#### [Description of the task]
Beginning at the line that contains "none -> white rolling pin [432,292,509,307]" and finishing at the line that contains "grey clock [672,353,694,418]", output the data below exactly. Include both end lines and no pictures.

#### [Extracted records]
--

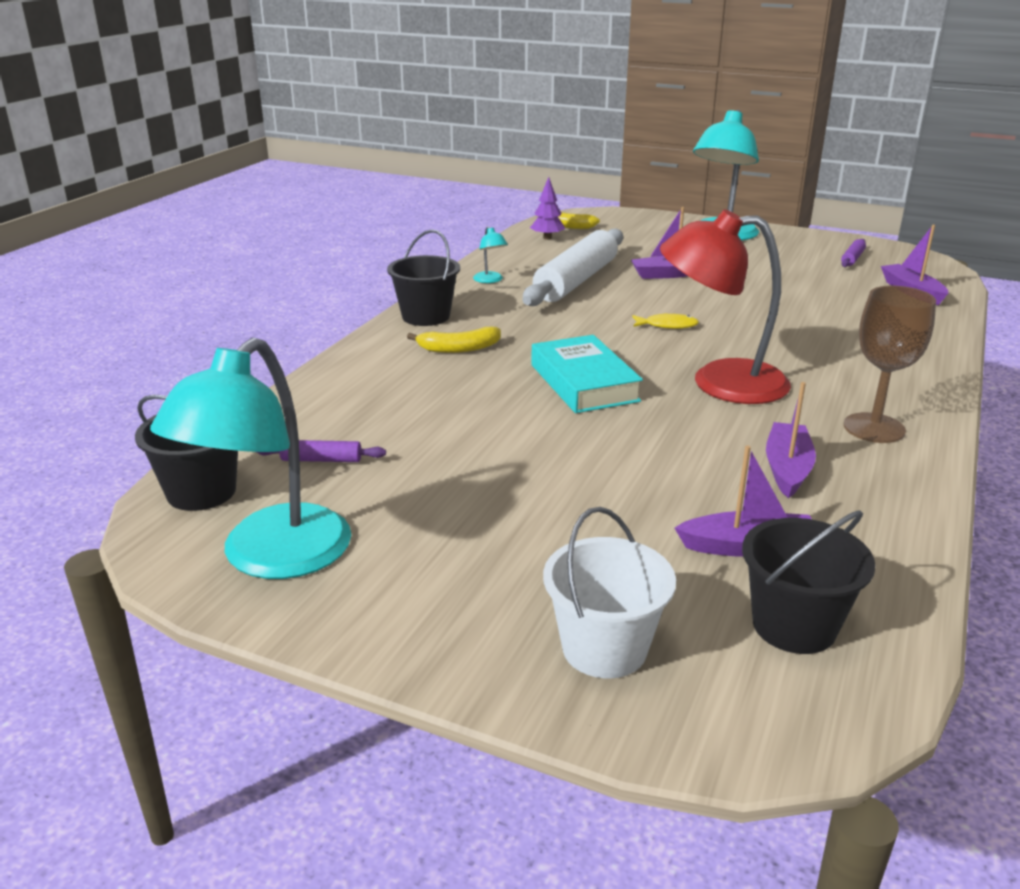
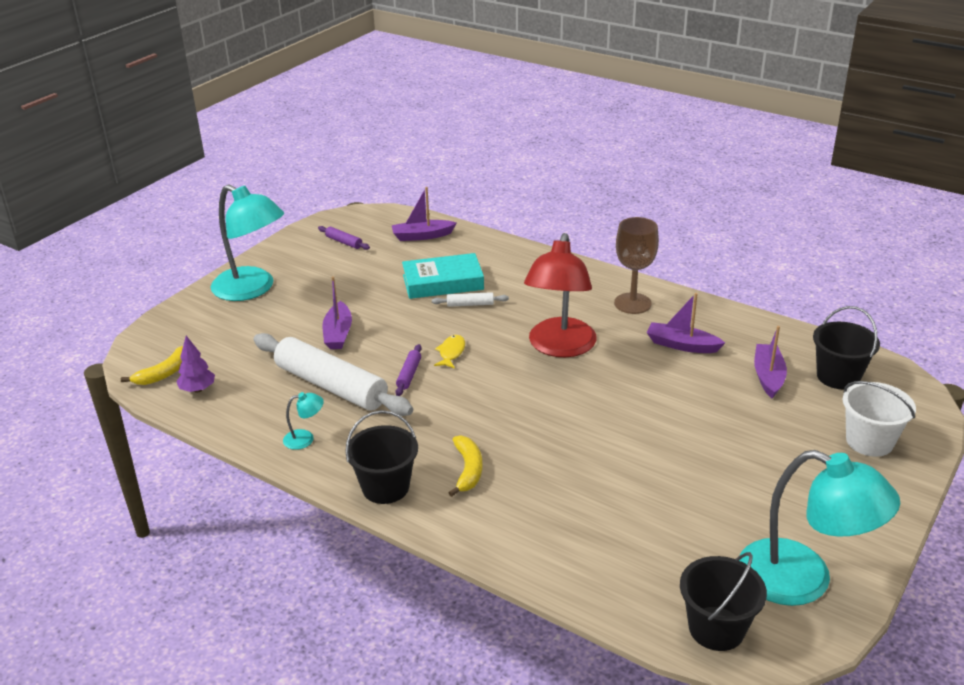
camera: 80 degrees left, 5 degrees up
purple rolling pin [256,440,386,462] -> purple rolling pin moved to [395,344,422,396]
turquoise book [531,335,643,413] -> turquoise book moved to [402,253,484,299]
none -> white rolling pin [432,292,509,307]

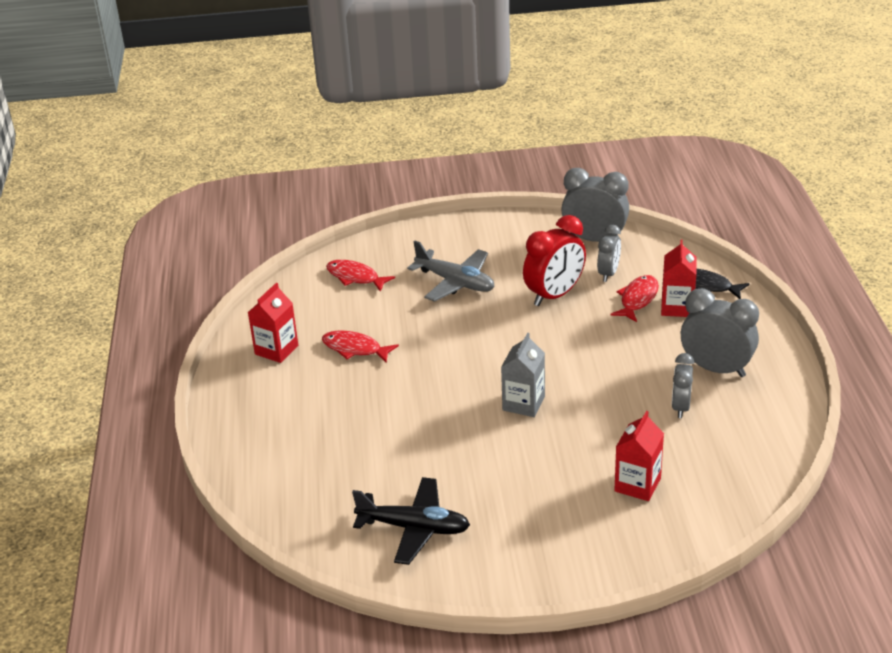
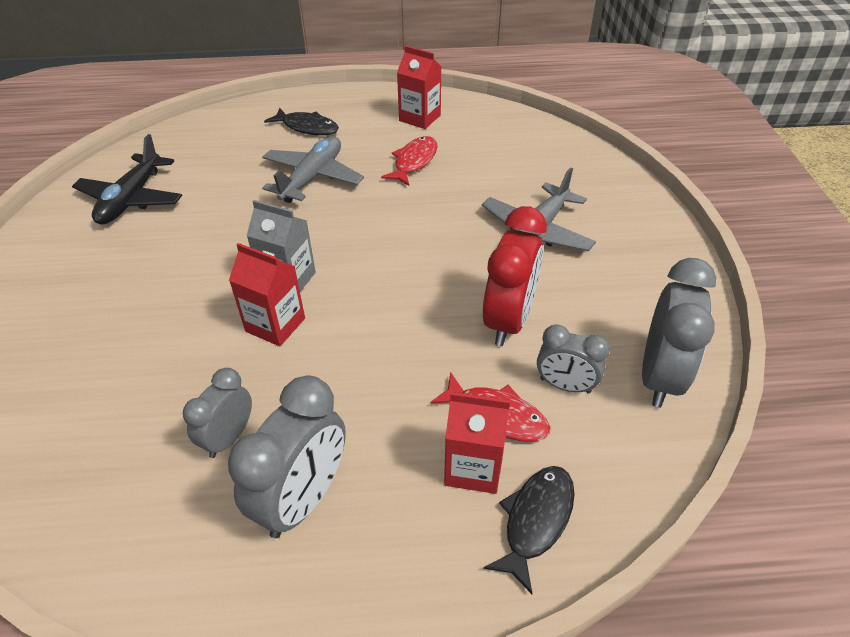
camera: 90 degrees right, 10 degrees up
red fish [326,260,395,292] -> none
red clock [523,215,586,306] -> red clock turned 120 degrees counterclockwise [483,206,547,346]
red carton [614,411,664,501] -> red carton moved to [229,243,305,346]
grey clock [672,353,694,418] -> grey clock turned 75 degrees counterclockwise [183,368,252,458]
none -> grey plane [262,136,364,203]
none -> black fish [264,108,339,135]

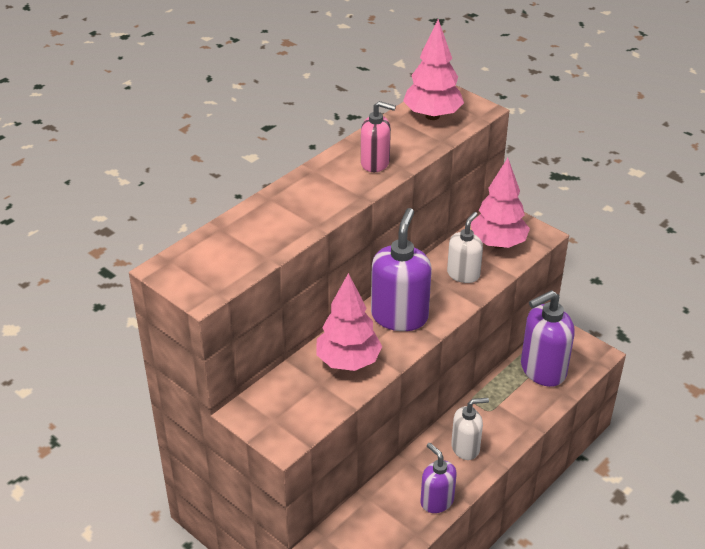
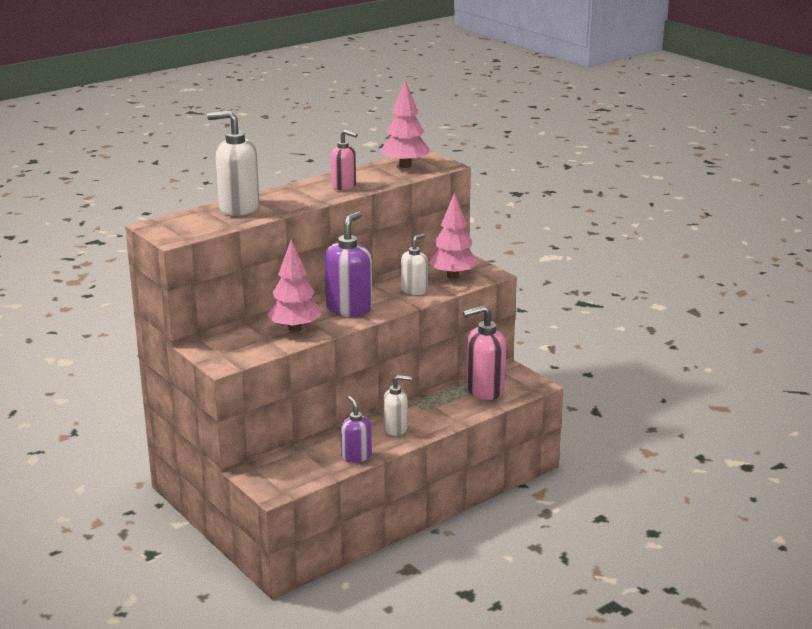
camera: 10 degrees right, 15 degrees down
purple soap dispenser [521,290,575,387] -> pink soap dispenser [463,305,506,400]
none -> white soap dispenser [207,111,259,216]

--

#### [Response below]
none -> white rolling pin [432,292,509,307]

camera: 90 degrees right, 10 degrees up
red fish [326,260,395,292] -> none
red clock [523,215,586,306] -> red clock turned 120 degrees counterclockwise [483,206,547,346]
red carton [614,411,664,501] -> red carton moved to [229,243,305,346]
grey clock [672,353,694,418] -> grey clock turned 75 degrees counterclockwise [183,368,252,458]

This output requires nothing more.